• [Work request]: Exact wording is required: transcribe all the entries and leave the images out.

• [Dataset entries]:
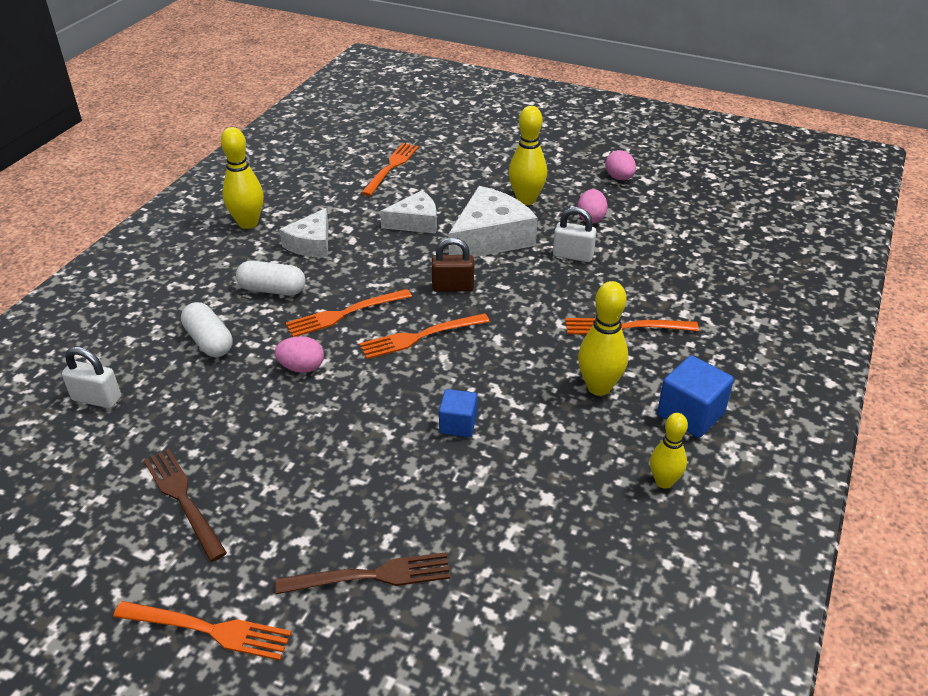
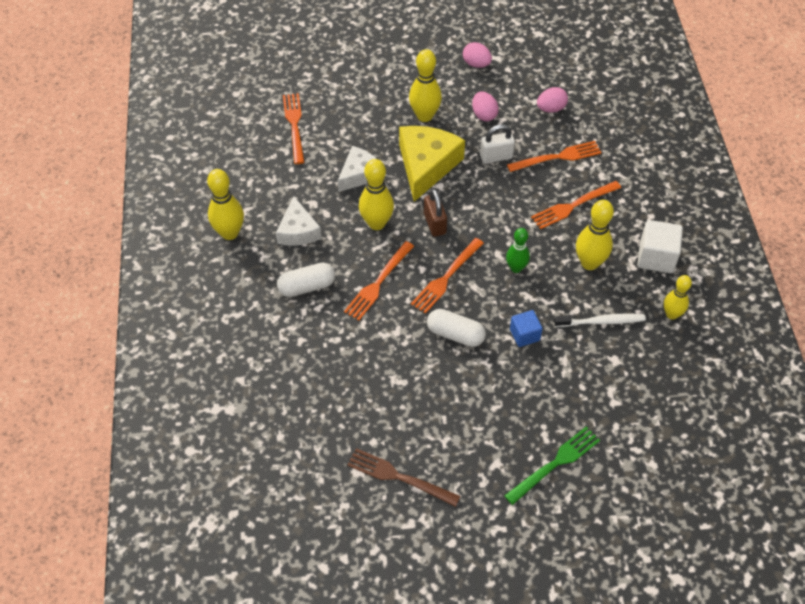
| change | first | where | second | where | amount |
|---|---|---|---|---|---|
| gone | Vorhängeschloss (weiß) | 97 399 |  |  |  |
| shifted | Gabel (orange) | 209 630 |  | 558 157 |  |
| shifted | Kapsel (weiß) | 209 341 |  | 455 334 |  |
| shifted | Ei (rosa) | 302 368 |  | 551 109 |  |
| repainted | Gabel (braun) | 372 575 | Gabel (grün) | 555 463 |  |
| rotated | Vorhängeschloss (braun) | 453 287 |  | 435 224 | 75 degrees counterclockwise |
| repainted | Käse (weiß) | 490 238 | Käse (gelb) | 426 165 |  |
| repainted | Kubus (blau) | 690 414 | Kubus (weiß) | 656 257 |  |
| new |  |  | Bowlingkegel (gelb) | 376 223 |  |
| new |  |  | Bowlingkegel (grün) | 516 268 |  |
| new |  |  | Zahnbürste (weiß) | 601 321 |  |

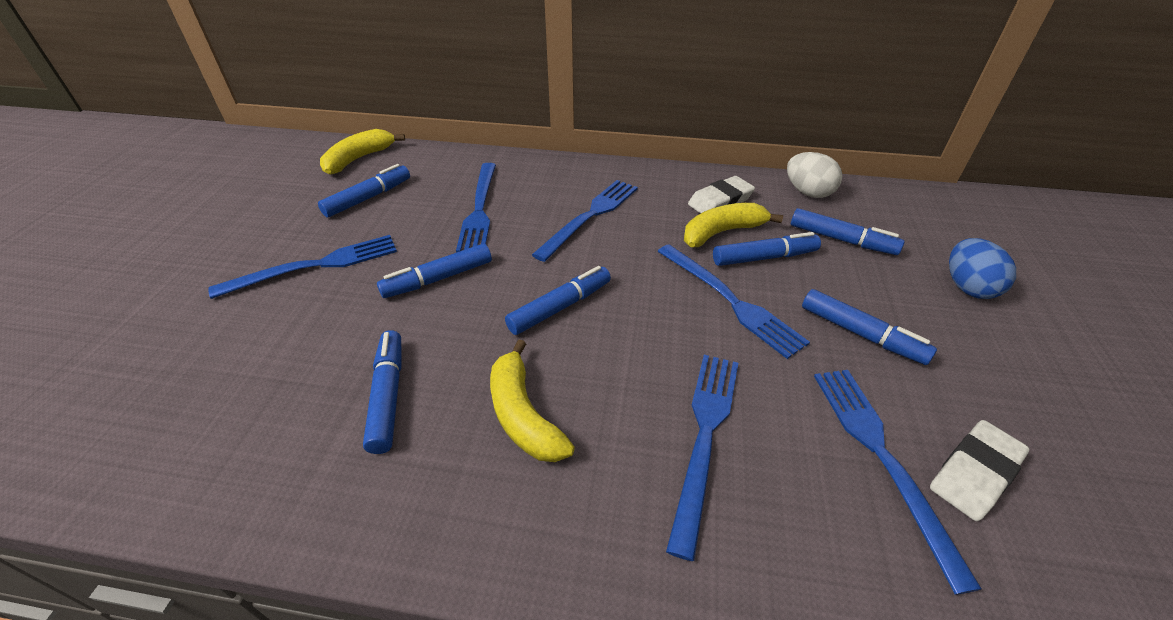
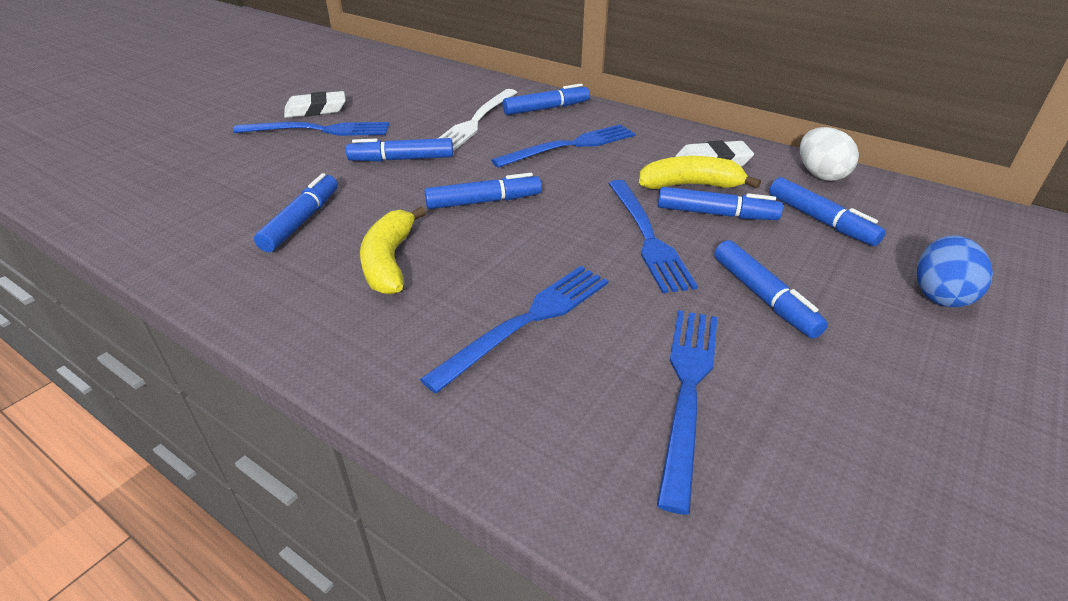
| change | first | where | second | where | amount |
|---|---|---|---|---|---|
| shifted | Filzstift (blau) | 368 198 |  | 546 108 |  |
| gone | Banane (gelb) | 359 159 |  |  |  |
| repainted | Gabel (blau) | 479 209 | Gabel (weiß) | 476 121 |  |
| shifted | Radiergummi (weiß) | 975 473 |  | 316 110 |  |

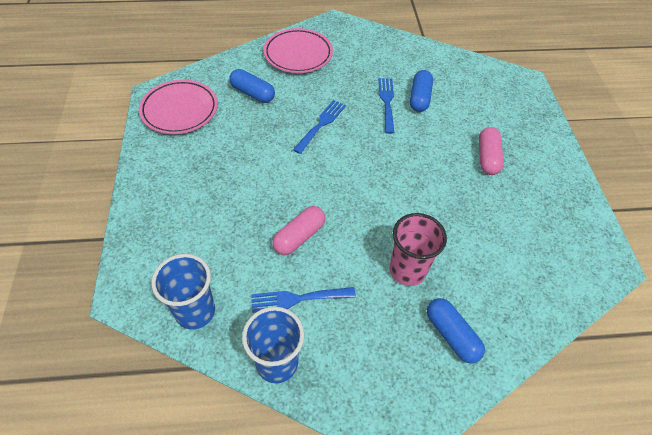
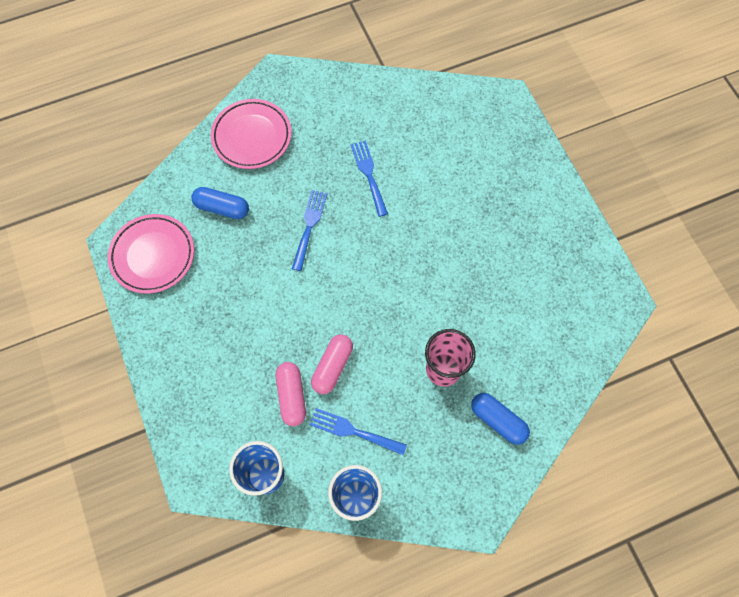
| change | first | where | second | where | amount |
|---|---|---|---|---|---|
| rotated | Gabel (blau) | 298 299 |  | 353 431 | 45 degrees clockwise |
| gone | Kapsel (blau) | 419 98 |  |  |  |
| shifted | Kapsel (rosa) | 487 157 |  | 292 396 |  |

• [Answer for the task]:
| change | first | where | second | where | amount |
|---|---|---|---|---|---|
| gone | Vorhängeschloss (weiß) | 97 399 |  |  |  |
| shifted | Gabel (orange) | 209 630 |  | 558 157 |  |
| shifted | Kapsel (weiß) | 209 341 |  | 455 334 |  |
| shifted | Ei (rosa) | 302 368 |  | 551 109 |  |
| repainted | Gabel (braun) | 372 575 | Gabel (grün) | 555 463 |  |
| rotated | Vorhängeschloss (braun) | 453 287 |  | 435 224 | 75 degrees counterclockwise |
| repainted | Käse (weiß) | 490 238 | Käse (gelb) | 426 165 |  |
| repainted | Kubus (blau) | 690 414 | Kubus (weiß) | 656 257 |  |
| new |  |  | Bowlingkegel (gelb) | 376 223 |  |
| new |  |  | Bowlingkegel (grün) | 516 268 |  |
| new |  |  | Zahnbürste (weiß) | 601 321 |  |

| change | first | where | second | where | amount |
|---|---|---|---|---|---|
| shifted | Filzstift (blau) | 368 198 |  | 546 108 |  |
| gone | Banane (gelb) | 359 159 |  |  |  |
| repainted | Gabel (blau) | 479 209 | Gabel (weiß) | 476 121 |  |
| shifted | Radiergummi (weiß) | 975 473 |  | 316 110 |  |

| change | first | where | second | where | amount |
|---|---|---|---|---|---|
| rotated | Gabel (blau) | 298 299 |  | 353 431 | 45 degrees clockwise |
| gone | Kapsel (blau) | 419 98 |  |  |  |
| shifted | Kapsel (rosa) | 487 157 |  | 292 396 |  |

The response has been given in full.